DATASET CONTENT -
━━━━━━

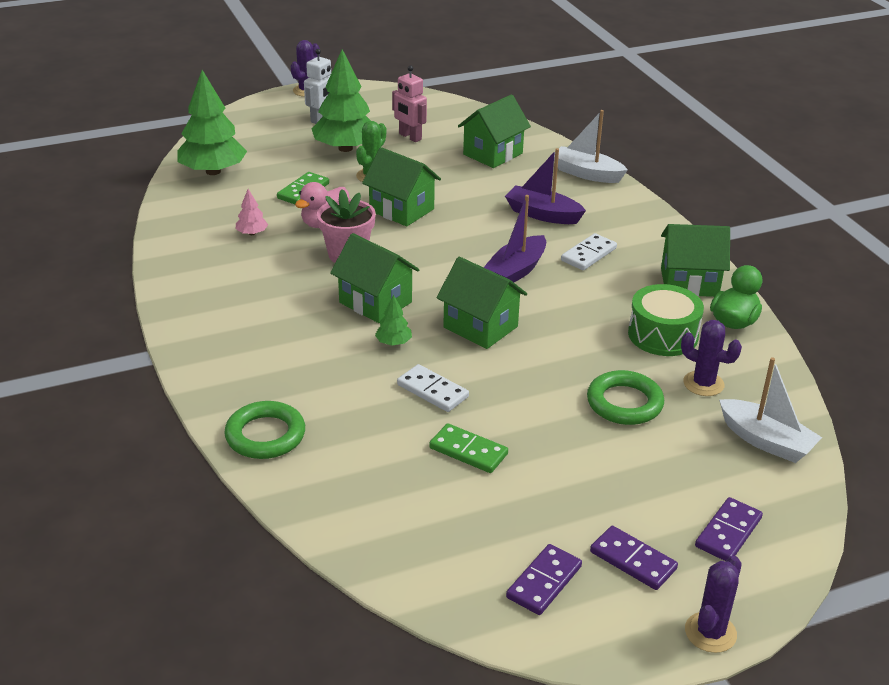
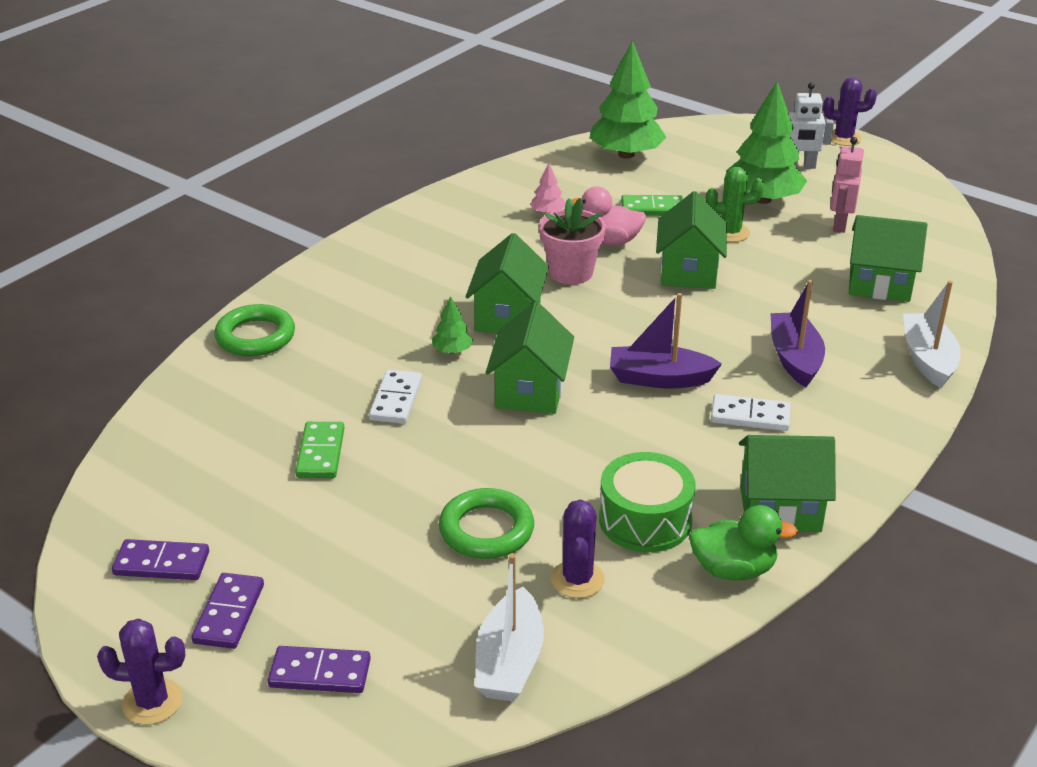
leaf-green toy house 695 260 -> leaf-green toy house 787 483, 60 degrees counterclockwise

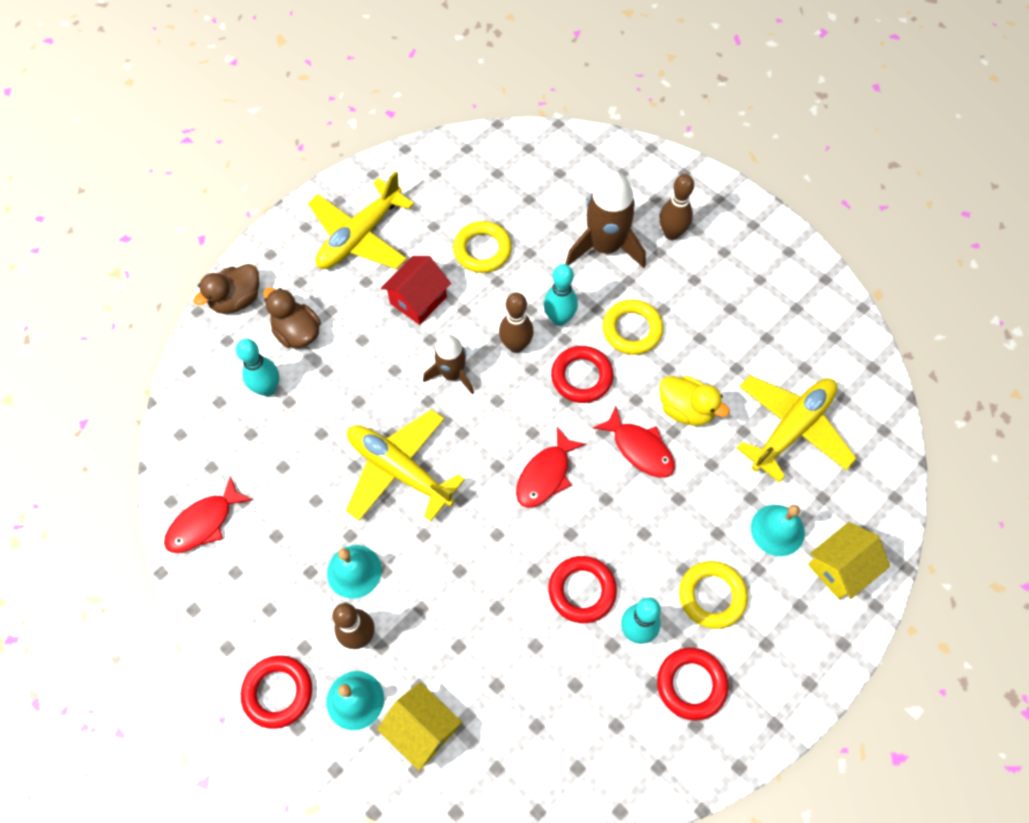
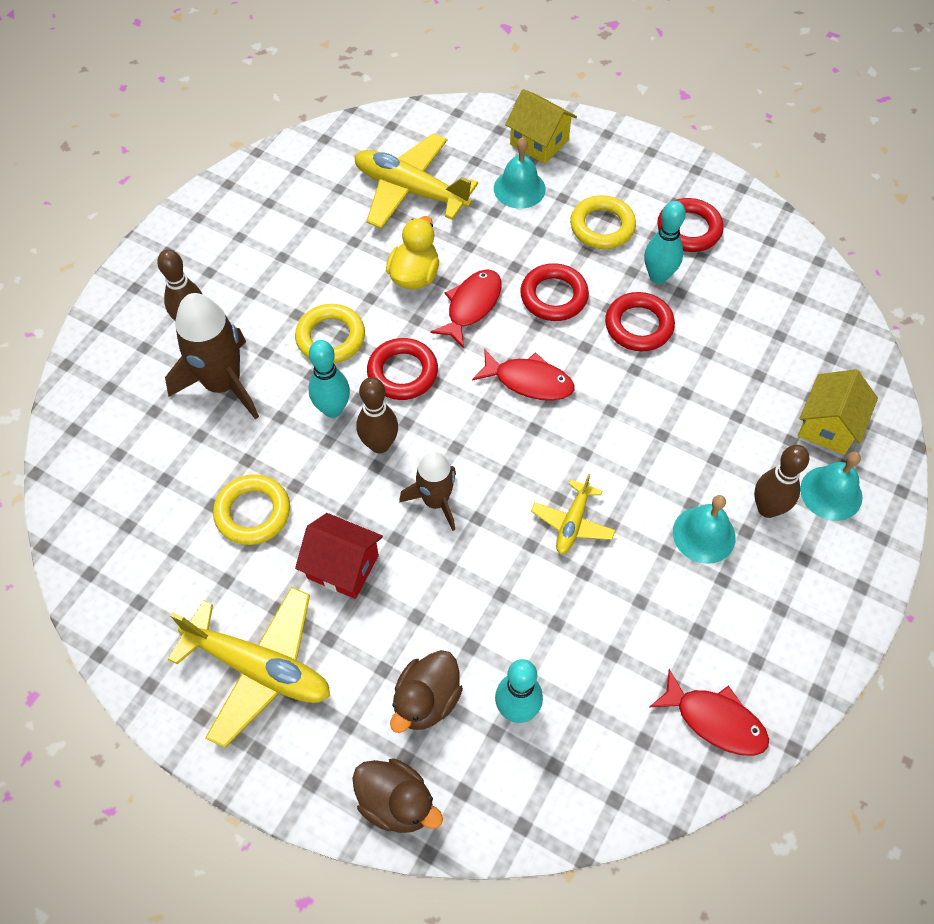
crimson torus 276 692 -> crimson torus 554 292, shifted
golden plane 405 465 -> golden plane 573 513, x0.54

━━━━━━

WHAT YOU SHOULD DO - I'd like the material repeated word for word, without the pictures it holds.

TASK RESPONSE -
leaf-green toy house 695 260 -> leaf-green toy house 787 483, 60 degrees counterclockwise

crimson torus 276 692 -> crimson torus 554 292, shifted
golden plane 405 465 -> golden plane 573 513, x0.54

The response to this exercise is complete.